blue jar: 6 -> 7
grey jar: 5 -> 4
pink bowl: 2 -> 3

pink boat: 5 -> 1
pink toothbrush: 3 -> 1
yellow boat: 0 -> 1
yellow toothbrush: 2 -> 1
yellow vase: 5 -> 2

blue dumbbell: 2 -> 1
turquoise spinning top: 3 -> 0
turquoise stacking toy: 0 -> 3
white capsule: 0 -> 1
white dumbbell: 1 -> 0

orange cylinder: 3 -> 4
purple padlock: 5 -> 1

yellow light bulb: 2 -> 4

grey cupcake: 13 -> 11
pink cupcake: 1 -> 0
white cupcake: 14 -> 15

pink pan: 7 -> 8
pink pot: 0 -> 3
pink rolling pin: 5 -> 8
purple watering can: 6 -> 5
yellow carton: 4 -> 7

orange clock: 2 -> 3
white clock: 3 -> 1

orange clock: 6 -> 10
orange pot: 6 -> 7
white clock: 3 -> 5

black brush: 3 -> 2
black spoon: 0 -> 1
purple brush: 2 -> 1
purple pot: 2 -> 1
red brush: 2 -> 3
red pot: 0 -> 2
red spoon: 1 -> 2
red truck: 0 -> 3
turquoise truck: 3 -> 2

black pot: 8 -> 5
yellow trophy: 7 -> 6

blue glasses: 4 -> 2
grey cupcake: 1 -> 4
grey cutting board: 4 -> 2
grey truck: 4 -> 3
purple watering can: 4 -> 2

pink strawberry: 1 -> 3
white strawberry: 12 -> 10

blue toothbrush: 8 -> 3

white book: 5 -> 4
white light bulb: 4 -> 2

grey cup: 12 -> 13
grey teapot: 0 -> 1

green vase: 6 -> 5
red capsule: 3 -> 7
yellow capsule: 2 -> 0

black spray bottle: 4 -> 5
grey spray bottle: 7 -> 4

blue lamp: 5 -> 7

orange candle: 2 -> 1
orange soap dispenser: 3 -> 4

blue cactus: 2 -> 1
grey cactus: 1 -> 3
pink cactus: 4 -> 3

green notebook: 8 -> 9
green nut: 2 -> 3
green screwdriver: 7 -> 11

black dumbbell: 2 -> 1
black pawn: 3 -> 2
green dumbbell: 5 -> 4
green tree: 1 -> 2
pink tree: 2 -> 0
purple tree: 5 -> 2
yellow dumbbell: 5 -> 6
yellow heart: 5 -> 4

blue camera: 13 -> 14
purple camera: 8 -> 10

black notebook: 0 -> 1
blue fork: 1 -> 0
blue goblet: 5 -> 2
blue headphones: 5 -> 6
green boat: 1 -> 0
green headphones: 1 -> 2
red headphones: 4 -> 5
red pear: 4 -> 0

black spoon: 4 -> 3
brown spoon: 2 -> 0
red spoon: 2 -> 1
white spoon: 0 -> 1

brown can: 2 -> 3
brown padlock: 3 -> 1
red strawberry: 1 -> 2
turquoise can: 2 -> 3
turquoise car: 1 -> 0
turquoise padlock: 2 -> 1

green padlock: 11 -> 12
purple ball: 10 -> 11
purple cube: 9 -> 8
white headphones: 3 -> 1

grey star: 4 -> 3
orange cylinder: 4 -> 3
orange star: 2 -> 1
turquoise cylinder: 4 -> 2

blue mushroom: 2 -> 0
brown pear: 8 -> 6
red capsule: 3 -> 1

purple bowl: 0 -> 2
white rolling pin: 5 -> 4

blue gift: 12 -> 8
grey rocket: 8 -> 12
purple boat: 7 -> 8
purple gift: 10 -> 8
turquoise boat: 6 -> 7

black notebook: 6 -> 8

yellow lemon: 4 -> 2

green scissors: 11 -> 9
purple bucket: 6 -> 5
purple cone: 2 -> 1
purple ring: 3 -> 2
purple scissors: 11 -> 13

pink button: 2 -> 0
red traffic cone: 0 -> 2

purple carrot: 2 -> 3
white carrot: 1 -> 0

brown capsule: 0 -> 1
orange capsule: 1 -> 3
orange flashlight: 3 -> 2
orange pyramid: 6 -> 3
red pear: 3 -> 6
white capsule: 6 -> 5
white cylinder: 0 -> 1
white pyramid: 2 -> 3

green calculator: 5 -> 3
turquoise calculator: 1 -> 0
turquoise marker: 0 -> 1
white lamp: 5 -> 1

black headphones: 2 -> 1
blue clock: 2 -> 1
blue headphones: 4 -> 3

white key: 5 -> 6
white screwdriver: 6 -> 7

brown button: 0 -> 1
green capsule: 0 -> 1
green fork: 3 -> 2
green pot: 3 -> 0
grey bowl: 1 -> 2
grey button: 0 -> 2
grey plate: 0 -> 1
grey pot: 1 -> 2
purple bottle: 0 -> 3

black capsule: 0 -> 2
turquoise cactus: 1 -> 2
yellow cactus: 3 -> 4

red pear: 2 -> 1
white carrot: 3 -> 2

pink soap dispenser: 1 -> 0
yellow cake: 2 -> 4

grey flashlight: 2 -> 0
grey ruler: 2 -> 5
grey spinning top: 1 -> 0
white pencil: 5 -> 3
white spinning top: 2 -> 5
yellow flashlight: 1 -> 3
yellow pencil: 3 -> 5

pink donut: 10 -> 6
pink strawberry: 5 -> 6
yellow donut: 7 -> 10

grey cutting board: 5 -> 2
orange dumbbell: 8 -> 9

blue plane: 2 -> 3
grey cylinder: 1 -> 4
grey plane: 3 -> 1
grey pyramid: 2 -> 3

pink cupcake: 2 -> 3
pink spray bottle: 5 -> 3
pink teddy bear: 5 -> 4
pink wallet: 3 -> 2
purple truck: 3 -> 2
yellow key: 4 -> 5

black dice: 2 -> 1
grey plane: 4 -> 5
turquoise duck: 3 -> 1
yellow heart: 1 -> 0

What the task requires: Set down the material above exactly, in full.

Result below:
blue jar: 6 -> 7
grey jar: 5 -> 4
pink bowl: 2 -> 3

pink boat: 5 -> 1
pink toothbrush: 3 -> 1
yellow boat: 0 -> 1
yellow toothbrush: 2 -> 1
yellow vase: 5 -> 2

blue dumbbell: 2 -> 1
turquoise spinning top: 3 -> 0
turquoise stacking toy: 0 -> 3
white capsule: 0 -> 1
white dumbbell: 1 -> 0

orange cylinder: 3 -> 4
purple padlock: 5 -> 1

yellow light bulb: 2 -> 4

grey cupcake: 13 -> 11
pink cupcake: 1 -> 0
white cupcake: 14 -> 15

pink pan: 7 -> 8
pink pot: 0 -> 3
pink rolling pin: 5 -> 8
purple watering can: 6 -> 5
yellow carton: 4 -> 7

orange clock: 2 -> 3
white clock: 3 -> 1

orange clock: 6 -> 10
orange pot: 6 -> 7
white clock: 3 -> 5

black brush: 3 -> 2
black spoon: 0 -> 1
purple brush: 2 -> 1
purple pot: 2 -> 1
red brush: 2 -> 3
red pot: 0 -> 2
red spoon: 1 -> 2
red truck: 0 -> 3
turquoise truck: 3 -> 2

black pot: 8 -> 5
yellow trophy: 7 -> 6

blue glasses: 4 -> 2
grey cupcake: 1 -> 4
grey cutting board: 4 -> 2
grey truck: 4 -> 3
purple watering can: 4 -> 2

pink strawberry: 1 -> 3
white strawberry: 12 -> 10

blue toothbrush: 8 -> 3

white book: 5 -> 4
white light bulb: 4 -> 2

grey cup: 12 -> 13
grey teapot: 0 -> 1

green vase: 6 -> 5
red capsule: 3 -> 7
yellow capsule: 2 -> 0

black spray bottle: 4 -> 5
grey spray bottle: 7 -> 4

blue lamp: 5 -> 7

orange candle: 2 -> 1
orange soap dispenser: 3 -> 4

blue cactus: 2 -> 1
grey cactus: 1 -> 3
pink cactus: 4 -> 3

green notebook: 8 -> 9
green nut: 2 -> 3
green screwdriver: 7 -> 11

black dumbbell: 2 -> 1
black pawn: 3 -> 2
green dumbbell: 5 -> 4
green tree: 1 -> 2
pink tree: 2 -> 0
purple tree: 5 -> 2
yellow dumbbell: 5 -> 6
yellow heart: 5 -> 4

blue camera: 13 -> 14
purple camera: 8 -> 10

black notebook: 0 -> 1
blue fork: 1 -> 0
blue goblet: 5 -> 2
blue headphones: 5 -> 6
green boat: 1 -> 0
green headphones: 1 -> 2
red headphones: 4 -> 5
red pear: 4 -> 0

black spoon: 4 -> 3
brown spoon: 2 -> 0
red spoon: 2 -> 1
white spoon: 0 -> 1

brown can: 2 -> 3
brown padlock: 3 -> 1
red strawberry: 1 -> 2
turquoise can: 2 -> 3
turquoise car: 1 -> 0
turquoise padlock: 2 -> 1

green padlock: 11 -> 12
purple ball: 10 -> 11
purple cube: 9 -> 8
white headphones: 3 -> 1

grey star: 4 -> 3
orange cylinder: 4 -> 3
orange star: 2 -> 1
turquoise cylinder: 4 -> 2

blue mushroom: 2 -> 0
brown pear: 8 -> 6
red capsule: 3 -> 1

purple bowl: 0 -> 2
white rolling pin: 5 -> 4

blue gift: 12 -> 8
grey rocket: 8 -> 12
purple boat: 7 -> 8
purple gift: 10 -> 8
turquoise boat: 6 -> 7

black notebook: 6 -> 8

yellow lemon: 4 -> 2

green scissors: 11 -> 9
purple bucket: 6 -> 5
purple cone: 2 -> 1
purple ring: 3 -> 2
purple scissors: 11 -> 13

pink button: 2 -> 0
red traffic cone: 0 -> 2

purple carrot: 2 -> 3
white carrot: 1 -> 0

brown capsule: 0 -> 1
orange capsule: 1 -> 3
orange flashlight: 3 -> 2
orange pyramid: 6 -> 3
red pear: 3 -> 6
white capsule: 6 -> 5
white cylinder: 0 -> 1
white pyramid: 2 -> 3

green calculator: 5 -> 3
turquoise calculator: 1 -> 0
turquoise marker: 0 -> 1
white lamp: 5 -> 1

black headphones: 2 -> 1
blue clock: 2 -> 1
blue headphones: 4 -> 3

white key: 5 -> 6
white screwdriver: 6 -> 7

brown button: 0 -> 1
green capsule: 0 -> 1
green fork: 3 -> 2
green pot: 3 -> 0
grey bowl: 1 -> 2
grey button: 0 -> 2
grey plate: 0 -> 1
grey pot: 1 -> 2
purple bottle: 0 -> 3

black capsule: 0 -> 2
turquoise cactus: 1 -> 2
yellow cactus: 3 -> 4

red pear: 2 -> 1
white carrot: 3 -> 2

pink soap dispenser: 1 -> 0
yellow cake: 2 -> 4

grey flashlight: 2 -> 0
grey ruler: 2 -> 5
grey spinning top: 1 -> 0
white pencil: 5 -> 3
white spinning top: 2 -> 5
yellow flashlight: 1 -> 3
yellow pencil: 3 -> 5

pink donut: 10 -> 6
pink strawberry: 5 -> 6
yellow donut: 7 -> 10

grey cutting board: 5 -> 2
orange dumbbell: 8 -> 9

blue plane: 2 -> 3
grey cylinder: 1 -> 4
grey plane: 3 -> 1
grey pyramid: 2 -> 3

pink cupcake: 2 -> 3
pink spray bottle: 5 -> 3
pink teddy bear: 5 -> 4
pink wallet: 3 -> 2
purple truck: 3 -> 2
yellow key: 4 -> 5

black dice: 2 -> 1
grey plane: 4 -> 5
turquoise duck: 3 -> 1
yellow heart: 1 -> 0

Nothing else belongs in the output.